Problem description:
Retype each line below precisely and omit all images.

Data below:

++++++++++

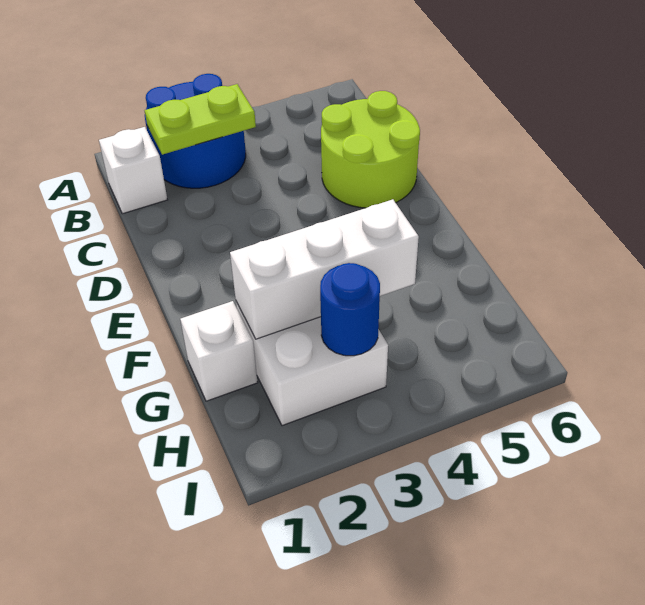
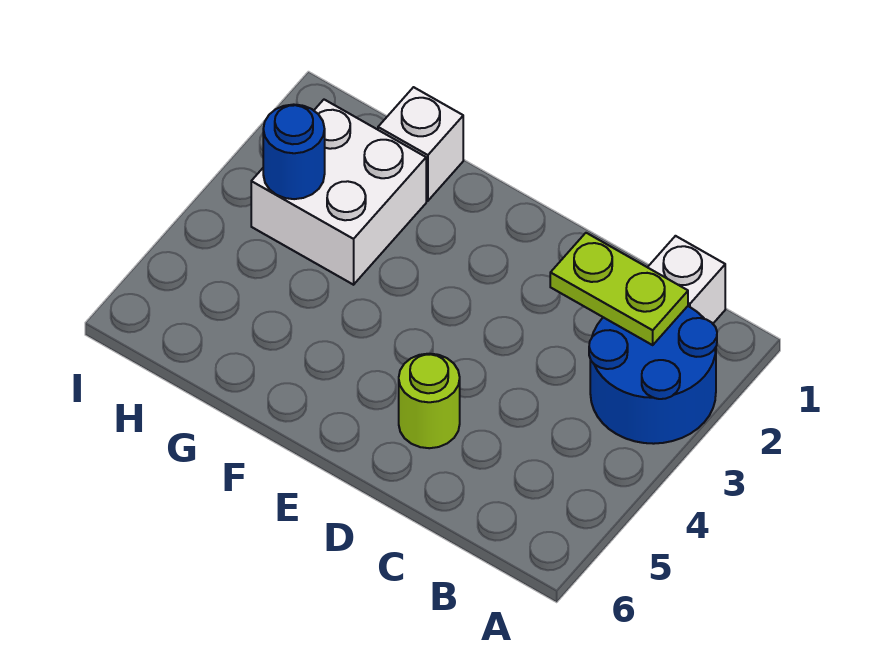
lime plate B2:B3 level 2 -> lime plate B2:C2 level 2
lime round brick C5:D6 level 1 -> lime round brick D5 level 1
white brick G2:G4 level 2 -> none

++++++++++

Your solution:
lime plate B2:B3 level 2 -> lime plate B2:C2 level 2
lime round brick C5:D6 level 1 -> lime round brick D5 level 1
white brick G2:G4 level 2 -> none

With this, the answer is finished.